[Opening EXERCISE INPUT section]

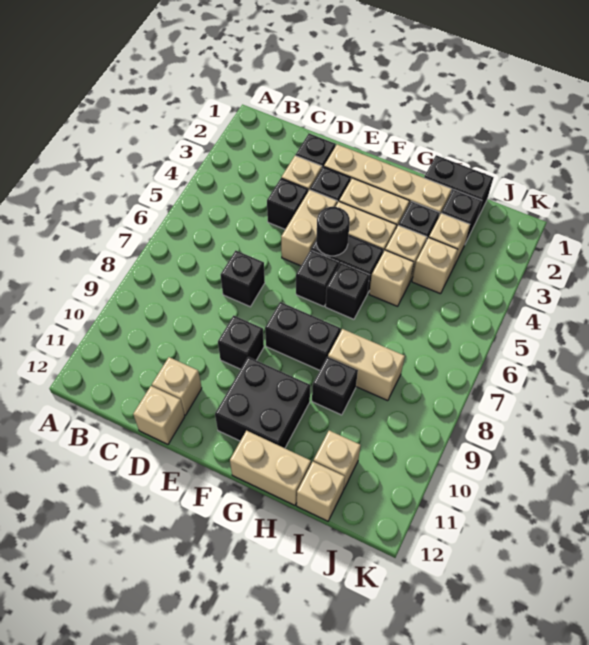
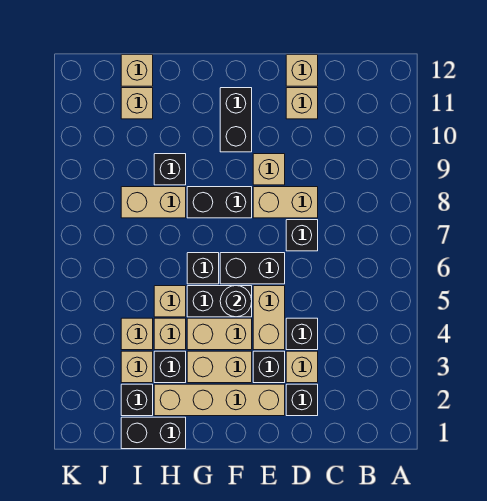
black brick E9 level 1 -> tan brick E9 level 1
black brick F6 level 1 -> black brick E6:F6 level 1
black brick F10:G11 level 1 -> black brick F10:F11 level 1
tan brick G12:H12 level 1 -> tan brick D8:E8 level 1

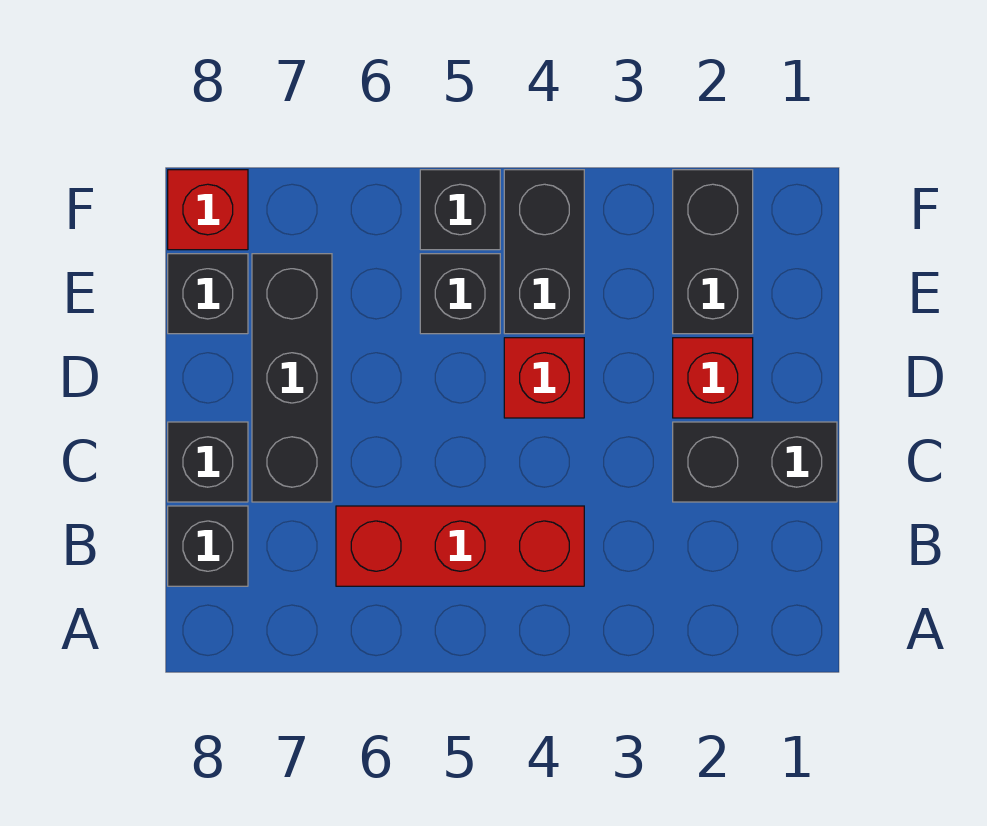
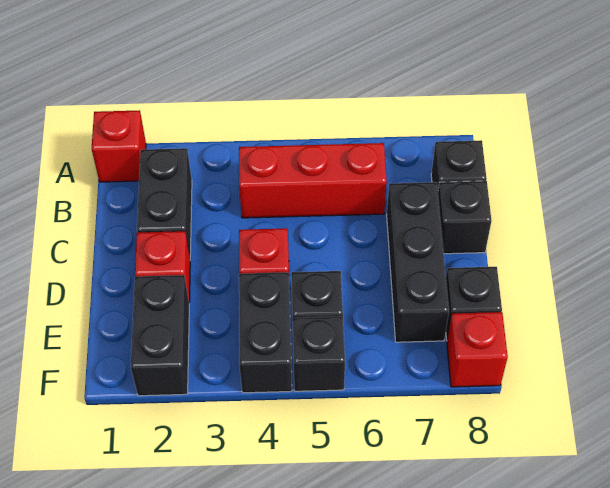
none -> red brick A1 level 1
black brick C1:C2 level 1 -> black brick B2:C2 level 1

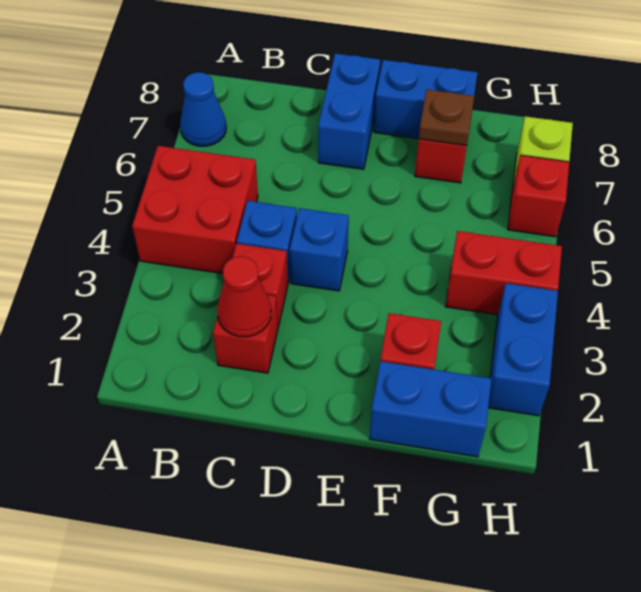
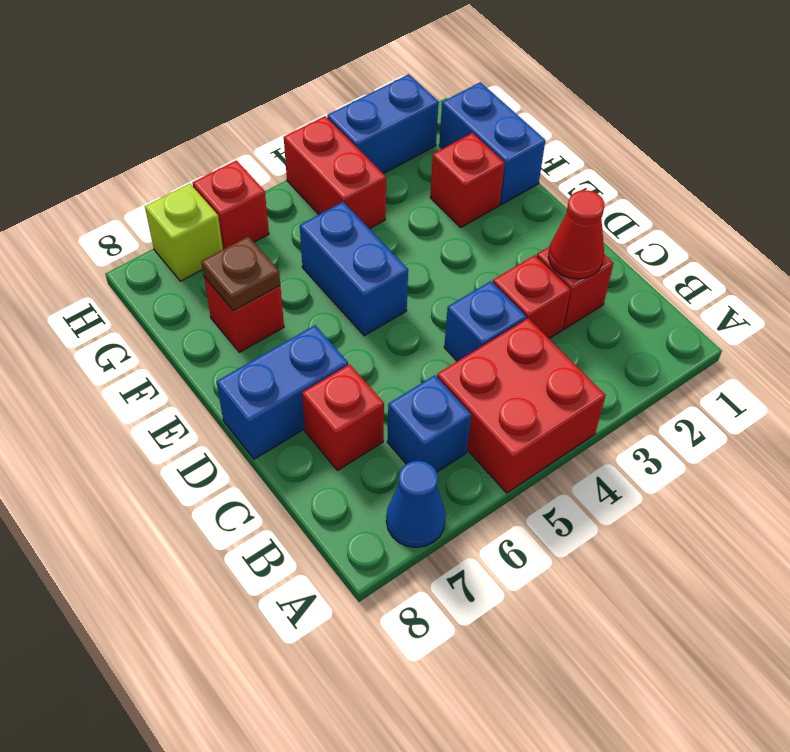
none -> red brick C7 level 1
blue brick D4 level 1 -> blue brick B6 level 1
blue brick E8:F8 level 1 -> blue brick E5:F5 level 1

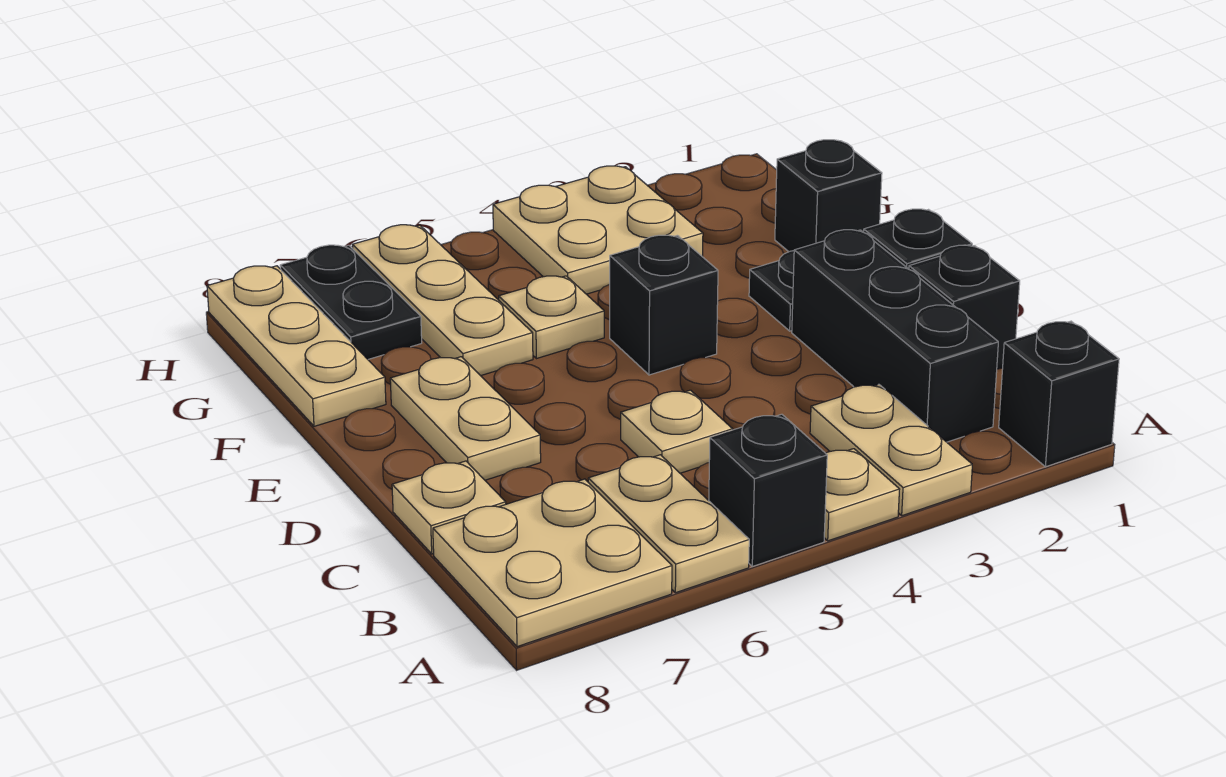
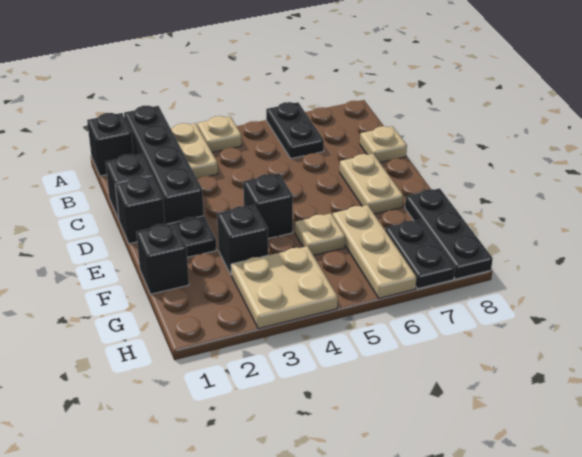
black brick A5 level 1 -> black brick F3 level 1
tan plate A6:B6 level 1 -> black plate A6:B6 level 1
tan plate A7:B8 level 1 -> none
black brick B2:D2 level 1 -> black brick A2:D2 level 1
tan plate C5 level 1 -> none
tan plate F8:H8 level 1 -> black plate F8:H8 level 1

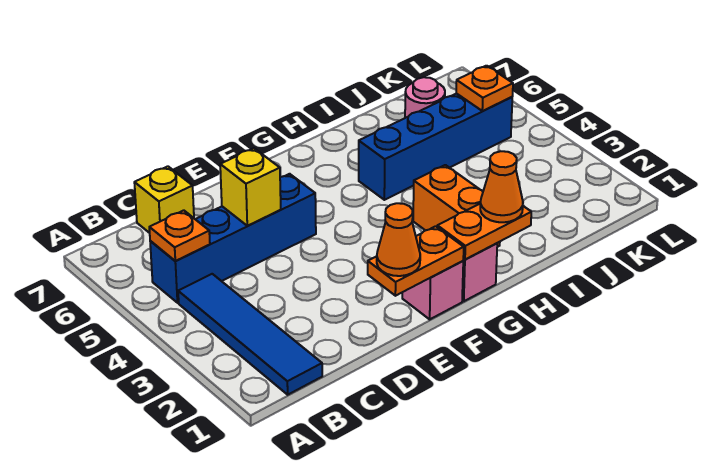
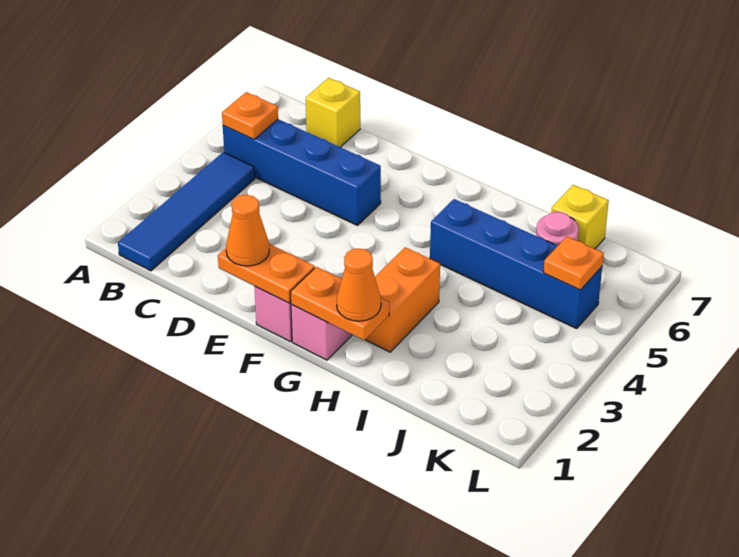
yellow brick D5 level 2 -> yellow brick J7 level 1

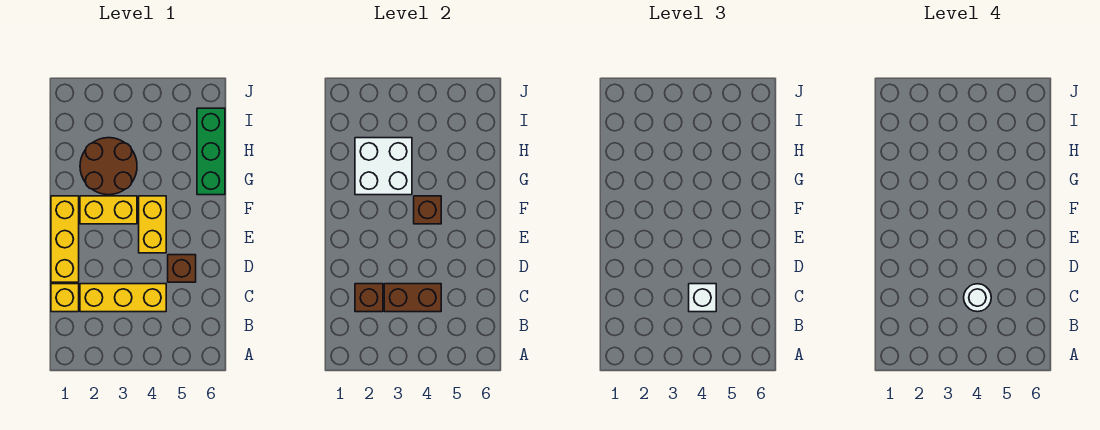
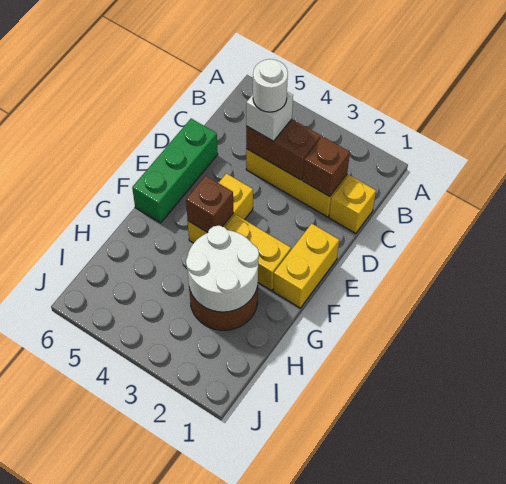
yellow brick D1:F1 level 1 -> yellow brick E1:F1 level 1
brown brick D5 level 1 -> none
white brick G2:H3 level 2 -> white round brick G2:H3 level 2
green brick G6:I6 level 1 -> green brick D6:F6 level 1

[Closing EXERCISE INPUT section]

**ABOUT THIS TASK:** Looking at the records above, extract only the lines from the one with "blue brick E8:F8" through the last line, exactly, with the pictures left out.

**RESPONSE:**
blue brick E8:F8 level 1 -> blue brick E5:F5 level 1

black brick A5 level 1 -> black brick F3 level 1
tan plate A6:B6 level 1 -> black plate A6:B6 level 1
tan plate A7:B8 level 1 -> none
black brick B2:D2 level 1 -> black brick A2:D2 level 1
tan plate C5 level 1 -> none
tan plate F8:H8 level 1 -> black plate F8:H8 level 1

yellow brick D5 level 2 -> yellow brick J7 level 1

yellow brick D1:F1 level 1 -> yellow brick E1:F1 level 1
brown brick D5 level 1 -> none
white brick G2:H3 level 2 -> white round brick G2:H3 level 2
green brick G6:I6 level 1 -> green brick D6:F6 level 1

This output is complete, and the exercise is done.